===== Stored data
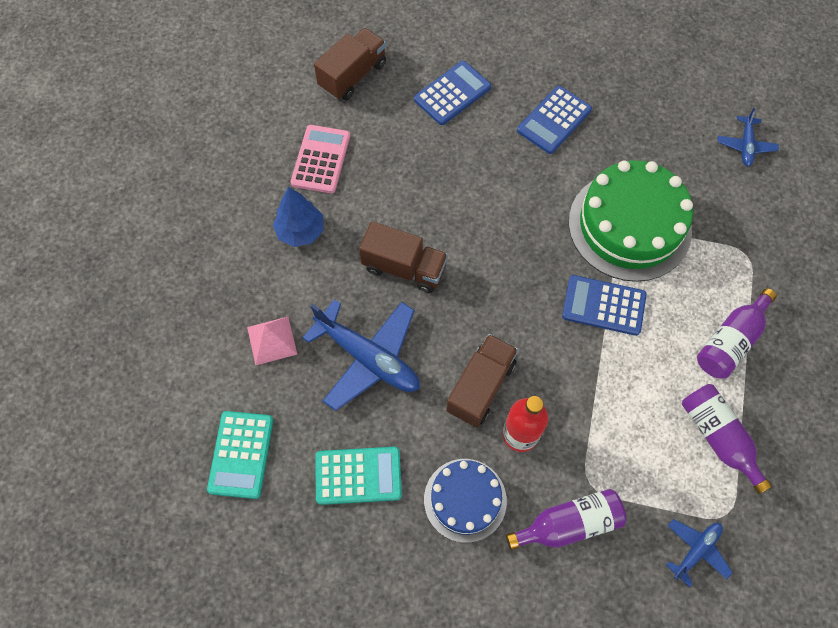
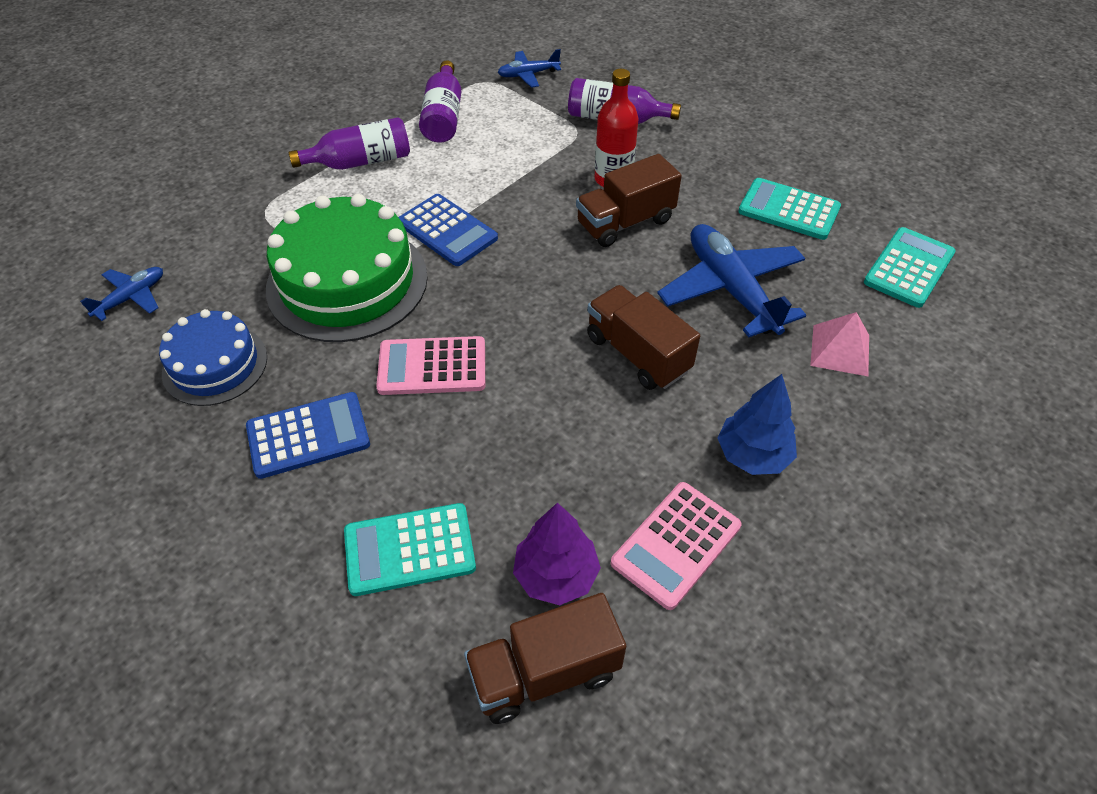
camera: 150 degrees left, 15 degrees down
blue calculator [414,61,491,125] -> turquoise calculator [344,503,476,596]
blue cake [424,459,507,543] -> blue cake moved to [159,309,267,406]
none -> pink calculator [376,336,485,395]
none -> purple tree [513,503,601,605]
==========
Reproduce the entries above exactly. Do not include the images.

* [Task response]
camera: 150 degrees left, 15 degrees down
blue calculator [414,61,491,125] -> turquoise calculator [344,503,476,596]
blue cake [424,459,507,543] -> blue cake moved to [159,309,267,406]
none -> pink calculator [376,336,485,395]
none -> purple tree [513,503,601,605]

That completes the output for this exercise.